**TASK INSTRUCTIONS**. In the entries that follow, the line with "D1: diode (A" opens the range and the line with "R4: 16k (GND, N14) -> 16k (N14, VA)" closes it; repeat that range exactly, both lines included.

Items listed in a dataset
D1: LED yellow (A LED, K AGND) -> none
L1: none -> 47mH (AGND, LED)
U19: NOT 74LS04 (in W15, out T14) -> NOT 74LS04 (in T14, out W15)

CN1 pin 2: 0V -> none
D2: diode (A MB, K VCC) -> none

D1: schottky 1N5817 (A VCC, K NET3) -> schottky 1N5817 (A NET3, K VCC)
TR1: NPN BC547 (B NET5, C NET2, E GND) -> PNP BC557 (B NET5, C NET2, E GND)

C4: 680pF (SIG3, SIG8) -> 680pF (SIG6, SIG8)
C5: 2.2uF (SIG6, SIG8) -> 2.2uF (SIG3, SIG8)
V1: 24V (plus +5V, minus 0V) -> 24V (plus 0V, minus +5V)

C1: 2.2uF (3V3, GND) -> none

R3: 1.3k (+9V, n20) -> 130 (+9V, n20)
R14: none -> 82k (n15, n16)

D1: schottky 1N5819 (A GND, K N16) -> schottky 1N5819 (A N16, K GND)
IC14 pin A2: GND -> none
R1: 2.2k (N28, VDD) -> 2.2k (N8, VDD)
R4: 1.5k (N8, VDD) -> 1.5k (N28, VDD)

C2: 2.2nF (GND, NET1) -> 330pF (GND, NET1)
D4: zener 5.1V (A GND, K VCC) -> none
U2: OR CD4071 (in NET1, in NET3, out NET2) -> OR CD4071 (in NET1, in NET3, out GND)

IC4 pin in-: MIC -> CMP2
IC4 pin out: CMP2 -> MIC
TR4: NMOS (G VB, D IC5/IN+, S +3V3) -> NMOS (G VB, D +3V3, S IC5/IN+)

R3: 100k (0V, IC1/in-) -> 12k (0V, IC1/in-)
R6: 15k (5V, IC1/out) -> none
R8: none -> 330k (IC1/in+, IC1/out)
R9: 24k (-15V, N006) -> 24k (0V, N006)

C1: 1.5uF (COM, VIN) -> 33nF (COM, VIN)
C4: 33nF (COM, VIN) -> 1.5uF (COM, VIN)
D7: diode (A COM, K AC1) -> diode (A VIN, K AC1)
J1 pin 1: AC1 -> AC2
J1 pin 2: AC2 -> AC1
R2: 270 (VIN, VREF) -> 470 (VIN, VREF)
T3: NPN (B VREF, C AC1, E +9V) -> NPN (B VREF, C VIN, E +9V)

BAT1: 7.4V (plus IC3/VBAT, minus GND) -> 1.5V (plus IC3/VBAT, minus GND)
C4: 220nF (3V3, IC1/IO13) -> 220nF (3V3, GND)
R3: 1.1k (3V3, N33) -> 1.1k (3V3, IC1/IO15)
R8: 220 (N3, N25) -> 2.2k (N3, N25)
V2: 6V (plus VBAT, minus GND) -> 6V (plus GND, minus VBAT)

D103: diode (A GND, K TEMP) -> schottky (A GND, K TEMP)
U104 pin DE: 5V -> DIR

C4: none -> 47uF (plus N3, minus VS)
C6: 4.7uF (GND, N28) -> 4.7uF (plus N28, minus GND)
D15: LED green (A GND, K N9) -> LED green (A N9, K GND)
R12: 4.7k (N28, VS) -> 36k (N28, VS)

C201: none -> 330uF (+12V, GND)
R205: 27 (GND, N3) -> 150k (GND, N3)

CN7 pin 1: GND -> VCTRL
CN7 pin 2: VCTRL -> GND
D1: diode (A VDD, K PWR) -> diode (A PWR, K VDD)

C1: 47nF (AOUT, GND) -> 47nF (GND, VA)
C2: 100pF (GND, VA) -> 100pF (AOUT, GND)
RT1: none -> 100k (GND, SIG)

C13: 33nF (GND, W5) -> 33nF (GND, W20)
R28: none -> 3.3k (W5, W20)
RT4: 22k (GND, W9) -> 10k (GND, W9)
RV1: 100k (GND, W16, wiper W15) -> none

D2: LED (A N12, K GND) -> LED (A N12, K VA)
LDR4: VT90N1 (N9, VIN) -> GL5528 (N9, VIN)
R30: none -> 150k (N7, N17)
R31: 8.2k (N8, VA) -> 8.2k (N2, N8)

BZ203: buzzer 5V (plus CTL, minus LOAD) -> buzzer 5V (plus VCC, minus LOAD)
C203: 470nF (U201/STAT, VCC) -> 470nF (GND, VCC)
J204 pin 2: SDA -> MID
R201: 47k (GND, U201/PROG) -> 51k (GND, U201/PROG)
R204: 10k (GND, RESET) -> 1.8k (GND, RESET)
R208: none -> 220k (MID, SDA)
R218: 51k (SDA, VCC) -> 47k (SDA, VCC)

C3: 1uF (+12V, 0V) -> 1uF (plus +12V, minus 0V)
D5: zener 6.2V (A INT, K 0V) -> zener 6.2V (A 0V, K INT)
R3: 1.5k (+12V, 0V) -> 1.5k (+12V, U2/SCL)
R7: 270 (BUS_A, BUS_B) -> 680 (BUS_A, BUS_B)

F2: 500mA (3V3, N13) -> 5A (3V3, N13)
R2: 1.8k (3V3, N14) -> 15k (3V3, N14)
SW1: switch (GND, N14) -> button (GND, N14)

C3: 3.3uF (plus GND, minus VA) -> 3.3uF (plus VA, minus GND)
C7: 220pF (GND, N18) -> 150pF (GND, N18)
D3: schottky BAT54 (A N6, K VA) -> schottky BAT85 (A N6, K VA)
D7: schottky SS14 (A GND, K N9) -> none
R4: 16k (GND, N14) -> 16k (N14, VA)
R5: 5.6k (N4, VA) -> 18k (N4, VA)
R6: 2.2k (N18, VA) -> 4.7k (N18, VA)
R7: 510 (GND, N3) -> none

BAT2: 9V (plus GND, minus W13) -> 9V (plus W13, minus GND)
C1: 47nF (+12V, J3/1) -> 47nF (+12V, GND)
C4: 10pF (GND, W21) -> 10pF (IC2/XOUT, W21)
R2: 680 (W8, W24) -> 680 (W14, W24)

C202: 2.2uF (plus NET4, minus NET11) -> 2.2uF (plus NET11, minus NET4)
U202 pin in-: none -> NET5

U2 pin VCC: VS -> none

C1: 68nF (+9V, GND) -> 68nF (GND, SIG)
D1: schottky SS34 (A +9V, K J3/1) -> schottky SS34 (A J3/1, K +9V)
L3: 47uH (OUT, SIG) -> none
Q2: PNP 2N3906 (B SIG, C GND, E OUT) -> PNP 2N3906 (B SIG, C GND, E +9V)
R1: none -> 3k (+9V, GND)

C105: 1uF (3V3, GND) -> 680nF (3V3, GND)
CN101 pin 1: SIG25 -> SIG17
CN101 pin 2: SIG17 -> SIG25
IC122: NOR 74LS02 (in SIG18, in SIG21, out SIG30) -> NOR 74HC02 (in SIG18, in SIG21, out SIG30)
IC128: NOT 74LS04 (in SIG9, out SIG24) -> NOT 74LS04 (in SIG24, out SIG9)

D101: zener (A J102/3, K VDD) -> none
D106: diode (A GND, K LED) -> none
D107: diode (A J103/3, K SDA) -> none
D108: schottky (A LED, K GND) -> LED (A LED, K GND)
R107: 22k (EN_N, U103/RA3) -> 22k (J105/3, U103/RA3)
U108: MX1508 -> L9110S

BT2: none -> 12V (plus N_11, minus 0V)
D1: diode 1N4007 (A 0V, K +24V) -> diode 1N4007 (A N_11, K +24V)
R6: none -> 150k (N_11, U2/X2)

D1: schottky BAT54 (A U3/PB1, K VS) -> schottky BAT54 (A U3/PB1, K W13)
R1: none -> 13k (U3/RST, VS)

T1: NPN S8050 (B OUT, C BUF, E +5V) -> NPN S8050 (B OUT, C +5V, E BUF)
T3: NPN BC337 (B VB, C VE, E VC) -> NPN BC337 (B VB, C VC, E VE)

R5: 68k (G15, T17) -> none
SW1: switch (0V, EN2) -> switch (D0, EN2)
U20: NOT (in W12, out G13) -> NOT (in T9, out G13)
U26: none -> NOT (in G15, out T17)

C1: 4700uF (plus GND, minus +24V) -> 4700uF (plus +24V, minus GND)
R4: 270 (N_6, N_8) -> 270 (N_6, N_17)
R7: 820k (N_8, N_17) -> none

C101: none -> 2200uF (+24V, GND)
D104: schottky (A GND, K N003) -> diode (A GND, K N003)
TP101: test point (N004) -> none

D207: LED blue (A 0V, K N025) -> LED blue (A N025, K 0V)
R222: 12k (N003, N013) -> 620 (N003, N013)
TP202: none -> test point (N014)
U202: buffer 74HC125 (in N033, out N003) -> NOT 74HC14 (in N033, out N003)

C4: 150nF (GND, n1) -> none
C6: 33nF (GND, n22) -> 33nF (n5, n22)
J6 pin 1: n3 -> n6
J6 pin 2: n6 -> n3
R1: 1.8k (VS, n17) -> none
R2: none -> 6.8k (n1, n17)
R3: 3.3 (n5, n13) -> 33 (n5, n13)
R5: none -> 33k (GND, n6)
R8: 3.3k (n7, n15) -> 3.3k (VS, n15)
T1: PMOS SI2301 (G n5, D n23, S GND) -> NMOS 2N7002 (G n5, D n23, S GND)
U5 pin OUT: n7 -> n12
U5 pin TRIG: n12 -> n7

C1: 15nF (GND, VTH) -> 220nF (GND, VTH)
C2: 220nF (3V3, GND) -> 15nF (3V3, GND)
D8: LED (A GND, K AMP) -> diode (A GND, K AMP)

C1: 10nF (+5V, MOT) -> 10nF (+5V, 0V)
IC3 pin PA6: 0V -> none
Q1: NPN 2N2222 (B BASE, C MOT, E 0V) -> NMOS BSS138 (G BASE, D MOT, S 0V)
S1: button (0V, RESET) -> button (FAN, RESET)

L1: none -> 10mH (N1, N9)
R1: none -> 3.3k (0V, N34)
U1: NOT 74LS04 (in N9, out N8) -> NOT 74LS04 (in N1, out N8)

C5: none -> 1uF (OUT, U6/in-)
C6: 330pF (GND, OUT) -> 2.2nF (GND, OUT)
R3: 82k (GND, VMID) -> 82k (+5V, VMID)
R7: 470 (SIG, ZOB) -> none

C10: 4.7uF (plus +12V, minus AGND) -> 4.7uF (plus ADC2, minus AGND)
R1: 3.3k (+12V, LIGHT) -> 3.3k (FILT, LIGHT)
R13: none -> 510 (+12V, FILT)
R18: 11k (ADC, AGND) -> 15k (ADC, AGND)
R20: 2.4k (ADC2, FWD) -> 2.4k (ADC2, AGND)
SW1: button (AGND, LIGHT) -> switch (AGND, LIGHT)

**WORKED SOLUTION**.
D1: diode (A VDD, K PWR) -> diode (A PWR, K VDD)

C1: 47nF (AOUT, GND) -> 47nF (GND, VA)
C2: 100pF (GND, VA) -> 100pF (AOUT, GND)
RT1: none -> 100k (GND, SIG)

C13: 33nF (GND, W5) -> 33nF (GND, W20)
R28: none -> 3.3k (W5, W20)
RT4: 22k (GND, W9) -> 10k (GND, W9)
RV1: 100k (GND, W16, wiper W15) -> none

D2: LED (A N12, K GND) -> LED (A N12, K VA)
LDR4: VT90N1 (N9, VIN) -> GL5528 (N9, VIN)
R30: none -> 150k (N7, N17)
R31: 8.2k (N8, VA) -> 8.2k (N2, N8)

BZ203: buzzer 5V (plus CTL, minus LOAD) -> buzzer 5V (plus VCC, minus LOAD)
C203: 470nF (U201/STAT, VCC) -> 470nF (GND, VCC)
J204 pin 2: SDA -> MID
R201: 47k (GND, U201/PROG) -> 51k (GND, U201/PROG)
R204: 10k (GND, RESET) -> 1.8k (GND, RESET)
R208: none -> 220k (MID, SDA)
R218: 51k (SDA, VCC) -> 47k (SDA, VCC)

C3: 1uF (+12V, 0V) -> 1uF (plus +12V, minus 0V)
D5: zener 6.2V (A INT, K 0V) -> zener 6.2V (A 0V, K INT)
R3: 1.5k (+12V, 0V) -> 1.5k (+12V, U2/SCL)
R7: 270 (BUS_A, BUS_B) -> 680 (BUS_A, BUS_B)

F2: 500mA (3V3, N13) -> 5A (3V3, N13)
R2: 1.8k (3V3, N14) -> 15k (3V3, N14)
SW1: switch (GND, N14) -> button (GND, N14)

C3: 3.3uF (plus GND, minus VA) -> 3.3uF (plus VA, minus GND)
C7: 220pF (GND, N18) -> 150pF (GND, N18)
D3: schottky BAT54 (A N6, K VA) -> schottky BAT85 (A N6, K VA)
D7: schottky SS14 (A GND, K N9) -> none
R4: 16k (GND, N14) -> 16k (N14, VA)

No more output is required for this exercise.